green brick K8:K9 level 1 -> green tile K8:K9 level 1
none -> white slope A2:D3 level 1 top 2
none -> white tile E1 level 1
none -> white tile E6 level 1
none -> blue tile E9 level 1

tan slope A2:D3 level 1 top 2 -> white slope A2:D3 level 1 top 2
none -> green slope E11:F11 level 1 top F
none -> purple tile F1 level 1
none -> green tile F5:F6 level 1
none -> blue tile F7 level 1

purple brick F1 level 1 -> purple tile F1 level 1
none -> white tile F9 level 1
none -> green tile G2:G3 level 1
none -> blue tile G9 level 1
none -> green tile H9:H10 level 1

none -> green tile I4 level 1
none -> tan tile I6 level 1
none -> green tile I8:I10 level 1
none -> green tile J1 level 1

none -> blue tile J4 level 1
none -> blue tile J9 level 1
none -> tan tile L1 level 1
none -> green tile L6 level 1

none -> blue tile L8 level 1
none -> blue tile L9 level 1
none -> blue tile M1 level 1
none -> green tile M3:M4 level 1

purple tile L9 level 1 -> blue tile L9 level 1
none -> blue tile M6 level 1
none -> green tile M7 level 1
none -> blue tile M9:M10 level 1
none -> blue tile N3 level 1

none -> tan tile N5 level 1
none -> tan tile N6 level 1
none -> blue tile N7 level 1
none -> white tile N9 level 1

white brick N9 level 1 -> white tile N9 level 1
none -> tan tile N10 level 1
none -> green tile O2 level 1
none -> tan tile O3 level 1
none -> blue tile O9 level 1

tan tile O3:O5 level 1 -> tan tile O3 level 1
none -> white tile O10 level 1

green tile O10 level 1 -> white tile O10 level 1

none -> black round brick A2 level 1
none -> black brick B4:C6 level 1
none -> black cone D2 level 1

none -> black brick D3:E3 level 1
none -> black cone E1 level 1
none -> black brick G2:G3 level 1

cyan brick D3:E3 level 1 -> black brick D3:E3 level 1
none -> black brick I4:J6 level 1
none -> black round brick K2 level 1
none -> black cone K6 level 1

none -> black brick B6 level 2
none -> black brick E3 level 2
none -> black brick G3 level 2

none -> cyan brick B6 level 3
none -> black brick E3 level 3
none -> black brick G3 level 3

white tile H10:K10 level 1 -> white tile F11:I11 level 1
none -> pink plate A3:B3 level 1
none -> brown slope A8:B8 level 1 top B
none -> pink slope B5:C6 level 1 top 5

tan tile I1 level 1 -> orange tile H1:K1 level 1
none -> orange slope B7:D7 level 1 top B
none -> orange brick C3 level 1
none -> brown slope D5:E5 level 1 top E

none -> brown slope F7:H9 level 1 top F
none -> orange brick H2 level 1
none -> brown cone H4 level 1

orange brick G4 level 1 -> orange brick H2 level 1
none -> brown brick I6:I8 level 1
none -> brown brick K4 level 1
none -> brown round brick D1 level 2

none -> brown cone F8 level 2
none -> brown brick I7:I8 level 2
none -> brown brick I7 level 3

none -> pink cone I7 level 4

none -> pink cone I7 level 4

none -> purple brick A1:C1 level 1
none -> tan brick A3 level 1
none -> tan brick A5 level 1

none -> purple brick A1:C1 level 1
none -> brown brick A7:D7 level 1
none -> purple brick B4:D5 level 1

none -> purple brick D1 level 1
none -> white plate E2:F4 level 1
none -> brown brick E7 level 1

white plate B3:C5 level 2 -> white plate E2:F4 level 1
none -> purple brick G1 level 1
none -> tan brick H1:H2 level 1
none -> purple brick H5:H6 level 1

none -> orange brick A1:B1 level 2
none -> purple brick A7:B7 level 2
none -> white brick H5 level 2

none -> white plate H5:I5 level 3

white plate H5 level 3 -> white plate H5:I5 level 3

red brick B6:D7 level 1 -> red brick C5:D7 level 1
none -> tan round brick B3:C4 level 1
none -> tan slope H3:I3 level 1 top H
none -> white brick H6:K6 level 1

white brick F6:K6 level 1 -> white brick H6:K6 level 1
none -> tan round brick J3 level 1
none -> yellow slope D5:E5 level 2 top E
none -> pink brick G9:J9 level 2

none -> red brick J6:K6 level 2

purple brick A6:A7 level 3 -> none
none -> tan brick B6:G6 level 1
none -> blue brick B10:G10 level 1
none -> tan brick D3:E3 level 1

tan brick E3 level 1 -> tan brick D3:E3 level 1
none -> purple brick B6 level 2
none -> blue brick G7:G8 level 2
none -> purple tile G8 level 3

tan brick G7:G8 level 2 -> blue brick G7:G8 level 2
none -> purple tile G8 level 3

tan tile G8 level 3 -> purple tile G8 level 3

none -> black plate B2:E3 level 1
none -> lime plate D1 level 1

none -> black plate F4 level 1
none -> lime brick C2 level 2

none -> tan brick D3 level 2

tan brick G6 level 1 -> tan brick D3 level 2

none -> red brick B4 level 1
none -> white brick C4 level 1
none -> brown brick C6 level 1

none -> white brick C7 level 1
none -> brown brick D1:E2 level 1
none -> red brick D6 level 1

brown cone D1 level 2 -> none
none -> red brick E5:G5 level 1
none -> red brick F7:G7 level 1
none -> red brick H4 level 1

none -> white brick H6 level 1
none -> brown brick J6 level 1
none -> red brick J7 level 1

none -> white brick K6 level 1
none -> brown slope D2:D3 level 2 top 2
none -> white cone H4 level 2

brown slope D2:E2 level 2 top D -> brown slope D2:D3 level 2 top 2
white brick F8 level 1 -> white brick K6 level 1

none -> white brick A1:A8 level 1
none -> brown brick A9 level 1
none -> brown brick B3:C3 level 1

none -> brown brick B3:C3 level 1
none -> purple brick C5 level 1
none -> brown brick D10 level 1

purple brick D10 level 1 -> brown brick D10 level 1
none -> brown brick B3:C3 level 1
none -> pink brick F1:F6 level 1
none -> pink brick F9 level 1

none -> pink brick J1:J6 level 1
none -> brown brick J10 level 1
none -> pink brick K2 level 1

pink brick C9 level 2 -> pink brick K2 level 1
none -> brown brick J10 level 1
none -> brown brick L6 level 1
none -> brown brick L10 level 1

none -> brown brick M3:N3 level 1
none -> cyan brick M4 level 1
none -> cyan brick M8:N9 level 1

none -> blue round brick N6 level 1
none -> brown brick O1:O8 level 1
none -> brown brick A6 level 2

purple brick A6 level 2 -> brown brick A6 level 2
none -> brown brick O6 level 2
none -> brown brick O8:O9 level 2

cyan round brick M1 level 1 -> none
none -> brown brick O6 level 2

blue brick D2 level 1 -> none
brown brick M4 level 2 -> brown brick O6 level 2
++++
**WHAT NEEDS TO BE DONE:** Please output the complete set of records above without any alteration.

**SOLVED EXERCISE:**
green brick K8:K9 level 1 -> green tile K8:K9 level 1
none -> white slope A2:D3 level 1 top 2
none -> white tile E1 level 1
none -> white tile E6 level 1
none -> blue tile E9 level 1

tan slope A2:D3 level 1 top 2 -> white slope A2:D3 level 1 top 2
none -> green slope E11:F11 level 1 top F
none -> purple tile F1 level 1
none -> green tile F5:F6 level 1
none -> blue tile F7 level 1

purple brick F1 level 1 -> purple tile F1 level 1
none -> white tile F9 level 1
none -> green tile G2:G3 level 1
none -> blue tile G9 level 1
none -> green tile H9:H10 level 1

none -> green tile I4 level 1
none -> tan tile I6 level 1
none -> green tile I8:I10 level 1
none -> green tile J1 level 1

none -> blue tile J4 level 1
none -> blue tile J9 level 1
none -> tan tile L1 level 1
none -> green tile L6 level 1

none -> blue tile L8 level 1
none -> blue tile L9 level 1
none -> blue tile M1 level 1
none -> green tile M3:M4 level 1

purple tile L9 level 1 -> blue tile L9 level 1
none -> blue tile M6 level 1
none -> green tile M7 level 1
none -> blue tile M9:M10 level 1
none -> blue tile N3 level 1

none -> tan tile N5 level 1
none -> tan tile N6 level 1
none -> blue tile N7 level 1
none -> white tile N9 level 1

white brick N9 level 1 -> white tile N9 level 1
none -> tan tile N10 level 1
none -> green tile O2 level 1
none -> tan tile O3 level 1
none -> blue tile O9 level 1

tan tile O3:O5 level 1 -> tan tile O3 level 1
none -> white tile O10 level 1

green tile O10 level 1 -> white tile O10 level 1

none -> black round brick A2 level 1
none -> black brick B4:C6 level 1
none -> black cone D2 level 1

none -> black brick D3:E3 level 1
none -> black cone E1 level 1
none -> black brick G2:G3 level 1

cyan brick D3:E3 level 1 -> black brick D3:E3 level 1
none -> black brick I4:J6 level 1
none -> black round brick K2 level 1
none -> black cone K6 level 1

none -> black brick B6 level 2
none -> black brick E3 level 2
none -> black brick G3 level 2

none -> cyan brick B6 level 3
none -> black brick E3 level 3
none -> black brick G3 level 3

white tile H10:K10 level 1 -> white tile F11:I11 level 1
none -> pink plate A3:B3 level 1
none -> brown slope A8:B8 level 1 top B
none -> pink slope B5:C6 level 1 top 5

tan tile I1 level 1 -> orange tile H1:K1 level 1
none -> orange slope B7:D7 level 1 top B
none -> orange brick C3 level 1
none -> brown slope D5:E5 level 1 top E

none -> brown slope F7:H9 level 1 top F
none -> orange brick H2 level 1
none -> brown cone H4 level 1

orange brick G4 level 1 -> orange brick H2 level 1
none -> brown brick I6:I8 level 1
none -> brown brick K4 level 1
none -> brown round brick D1 level 2

none -> brown cone F8 level 2
none -> brown brick I7:I8 level 2
none -> brown brick I7 level 3

none -> pink cone I7 level 4

none -> pink cone I7 level 4

none -> purple brick A1:C1 level 1
none -> tan brick A3 level 1
none -> tan brick A5 level 1

none -> purple brick A1:C1 level 1
none -> brown brick A7:D7 level 1
none -> purple brick B4:D5 level 1

none -> purple brick D1 level 1
none -> white plate E2:F4 level 1
none -> brown brick E7 level 1

white plate B3:C5 level 2 -> white plate E2:F4 level 1
none -> purple brick G1 level 1
none -> tan brick H1:H2 level 1
none -> purple brick H5:H6 level 1

none -> orange brick A1:B1 level 2
none -> purple brick A7:B7 level 2
none -> white brick H5 level 2

none -> white plate H5:I5 level 3

white plate H5 level 3 -> white plate H5:I5 level 3

red brick B6:D7 level 1 -> red brick C5:D7 level 1
none -> tan round brick B3:C4 level 1
none -> tan slope H3:I3 level 1 top H
none -> white brick H6:K6 level 1

white brick F6:K6 level 1 -> white brick H6:K6 level 1
none -> tan round brick J3 level 1
none -> yellow slope D5:E5 level 2 top E
none -> pink brick G9:J9 level 2

none -> red brick J6:K6 level 2

purple brick A6:A7 level 3 -> none
none -> tan brick B6:G6 level 1
none -> blue brick B10:G10 level 1
none -> tan brick D3:E3 level 1

tan brick E3 level 1 -> tan brick D3:E3 level 1
none -> purple brick B6 level 2
none -> blue brick G7:G8 level 2
none -> purple tile G8 level 3

tan brick G7:G8 level 2 -> blue brick G7:G8 level 2
none -> purple tile G8 level 3

tan tile G8 level 3 -> purple tile G8 level 3

none -> black plate B2:E3 level 1
none -> lime plate D1 level 1

none -> black plate F4 level 1
none -> lime brick C2 level 2

none -> tan brick D3 level 2

tan brick G6 level 1 -> tan brick D3 level 2

none -> red brick B4 level 1
none -> white brick C4 level 1
none -> brown brick C6 level 1

none -> white brick C7 level 1
none -> brown brick D1:E2 level 1
none -> red brick D6 level 1

brown cone D1 level 2 -> none
none -> red brick E5:G5 level 1
none -> red brick F7:G7 level 1
none -> red brick H4 level 1

none -> white brick H6 level 1
none -> brown brick J6 level 1
none -> red brick J7 level 1

none -> white brick K6 level 1
none -> brown slope D2:D3 level 2 top 2
none -> white cone H4 level 2

brown slope D2:E2 level 2 top D -> brown slope D2:D3 level 2 top 2
white brick F8 level 1 -> white brick K6 level 1

none -> white brick A1:A8 level 1
none -> brown brick A9 level 1
none -> brown brick B3:C3 level 1

none -> brown brick B3:C3 level 1
none -> purple brick C5 level 1
none -> brown brick D10 level 1

purple brick D10 level 1 -> brown brick D10 level 1
none -> brown brick B3:C3 level 1
none -> pink brick F1:F6 level 1
none -> pink brick F9 level 1

none -> pink brick J1:J6 level 1
none -> brown brick J10 level 1
none -> pink brick K2 level 1

pink brick C9 level 2 -> pink brick K2 level 1
none -> brown brick J10 level 1
none -> brown brick L6 level 1
none -> brown brick L10 level 1

none -> brown brick M3:N3 level 1
none -> cyan brick M4 level 1
none -> cyan brick M8:N9 level 1

none -> blue round brick N6 level 1
none -> brown brick O1:O8 level 1
none -> brown brick A6 level 2

purple brick A6 level 2 -> brown brick A6 level 2
none -> brown brick O6 level 2
none -> brown brick O8:O9 level 2

cyan round brick M1 level 1 -> none
none -> brown brick O6 level 2

blue brick D2 level 1 -> none
brown brick M4 level 2 -> brown brick O6 level 2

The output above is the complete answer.